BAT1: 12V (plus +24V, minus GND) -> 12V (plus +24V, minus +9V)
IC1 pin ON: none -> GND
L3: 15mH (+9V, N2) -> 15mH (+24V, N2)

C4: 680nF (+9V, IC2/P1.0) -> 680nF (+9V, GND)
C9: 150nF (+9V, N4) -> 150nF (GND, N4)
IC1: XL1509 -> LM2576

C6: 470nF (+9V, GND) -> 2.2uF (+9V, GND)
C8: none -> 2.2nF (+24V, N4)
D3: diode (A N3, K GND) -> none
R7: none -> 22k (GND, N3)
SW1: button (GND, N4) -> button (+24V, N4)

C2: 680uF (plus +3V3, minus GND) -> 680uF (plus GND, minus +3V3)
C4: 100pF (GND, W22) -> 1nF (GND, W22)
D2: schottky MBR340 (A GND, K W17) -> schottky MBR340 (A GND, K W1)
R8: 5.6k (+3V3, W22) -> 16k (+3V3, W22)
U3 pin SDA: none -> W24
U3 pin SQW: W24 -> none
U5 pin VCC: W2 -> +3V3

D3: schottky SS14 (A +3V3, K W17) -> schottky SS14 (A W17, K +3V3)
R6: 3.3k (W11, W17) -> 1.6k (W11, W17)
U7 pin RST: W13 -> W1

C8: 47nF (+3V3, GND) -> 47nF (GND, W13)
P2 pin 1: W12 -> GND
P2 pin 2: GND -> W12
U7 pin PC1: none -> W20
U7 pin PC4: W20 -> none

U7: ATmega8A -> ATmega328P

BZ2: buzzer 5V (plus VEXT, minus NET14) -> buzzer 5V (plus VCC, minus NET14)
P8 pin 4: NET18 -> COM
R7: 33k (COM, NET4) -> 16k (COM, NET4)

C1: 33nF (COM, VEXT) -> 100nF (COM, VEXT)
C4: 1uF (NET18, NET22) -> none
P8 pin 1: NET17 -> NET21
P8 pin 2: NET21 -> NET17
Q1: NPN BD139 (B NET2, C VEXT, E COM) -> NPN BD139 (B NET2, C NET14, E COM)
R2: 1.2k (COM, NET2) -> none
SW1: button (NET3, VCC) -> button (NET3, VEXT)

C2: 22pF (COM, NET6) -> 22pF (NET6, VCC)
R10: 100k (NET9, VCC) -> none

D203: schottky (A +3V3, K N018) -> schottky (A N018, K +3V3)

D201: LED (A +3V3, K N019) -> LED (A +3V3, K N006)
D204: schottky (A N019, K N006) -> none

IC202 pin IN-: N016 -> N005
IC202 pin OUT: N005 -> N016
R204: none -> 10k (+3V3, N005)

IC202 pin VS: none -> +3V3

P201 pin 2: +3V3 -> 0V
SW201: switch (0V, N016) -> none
+ + + +
• [DIRECTIONS FOR THIS TASK]: Retype the material word for word, including every line.

• [ANSWER TO THE EXERCISE]:
BAT1: 12V (plus +24V, minus GND) -> 12V (plus +24V, minus +9V)
IC1 pin ON: none -> GND
L3: 15mH (+9V, N2) -> 15mH (+24V, N2)

C4: 680nF (+9V, IC2/P1.0) -> 680nF (+9V, GND)
C9: 150nF (+9V, N4) -> 150nF (GND, N4)
IC1: XL1509 -> LM2576

C6: 470nF (+9V, GND) -> 2.2uF (+9V, GND)
C8: none -> 2.2nF (+24V, N4)
D3: diode (A N3, K GND) -> none
R7: none -> 22k (GND, N3)
SW1: button (GND, N4) -> button (+24V, N4)

C2: 680uF (plus +3V3, minus GND) -> 680uF (plus GND, minus +3V3)
C4: 100pF (GND, W22) -> 1nF (GND, W22)
D2: schottky MBR340 (A GND, K W17) -> schottky MBR340 (A GND, K W1)
R8: 5.6k (+3V3, W22) -> 16k (+3V3, W22)
U3 pin SDA: none -> W24
U3 pin SQW: W24 -> none
U5 pin VCC: W2 -> +3V3

D3: schottky SS14 (A +3V3, K W17) -> schottky SS14 (A W17, K +3V3)
R6: 3.3k (W11, W17) -> 1.6k (W11, W17)
U7 pin RST: W13 -> W1

C8: 47nF (+3V3, GND) -> 47nF (GND, W13)
P2 pin 1: W12 -> GND
P2 pin 2: GND -> W12
U7 pin PC1: none -> W20
U7 pin PC4: W20 -> none

U7: ATmega8A -> ATmega328P

BZ2: buzzer 5V (plus VEXT, minus NET14) -> buzzer 5V (plus VCC, minus NET14)
P8 pin 4: NET18 -> COM
R7: 33k (COM, NET4) -> 16k (COM, NET4)

C1: 33nF (COM, VEXT) -> 100nF (COM, VEXT)
C4: 1uF (NET18, NET22) -> none
P8 pin 1: NET17 -> NET21
P8 pin 2: NET21 -> NET17
Q1: NPN BD139 (B NET2, C VEXT, E COM) -> NPN BD139 (B NET2, C NET14, E COM)
R2: 1.2k (COM, NET2) -> none
SW1: button (NET3, VCC) -> button (NET3, VEXT)

C2: 22pF (COM, NET6) -> 22pF (NET6, VCC)
R10: 100k (NET9, VCC) -> none

D203: schottky (A +3V3, K N018) -> schottky (A N018, K +3V3)

D201: LED (A +3V3, K N019) -> LED (A +3V3, K N006)
D204: schottky (A N019, K N006) -> none

IC202 pin IN-: N016 -> N005
IC202 pin OUT: N005 -> N016
R204: none -> 10k (+3V3, N005)

IC202 pin VS: none -> +3V3

P201 pin 2: +3V3 -> 0V
SW201: switch (0V, N016) -> none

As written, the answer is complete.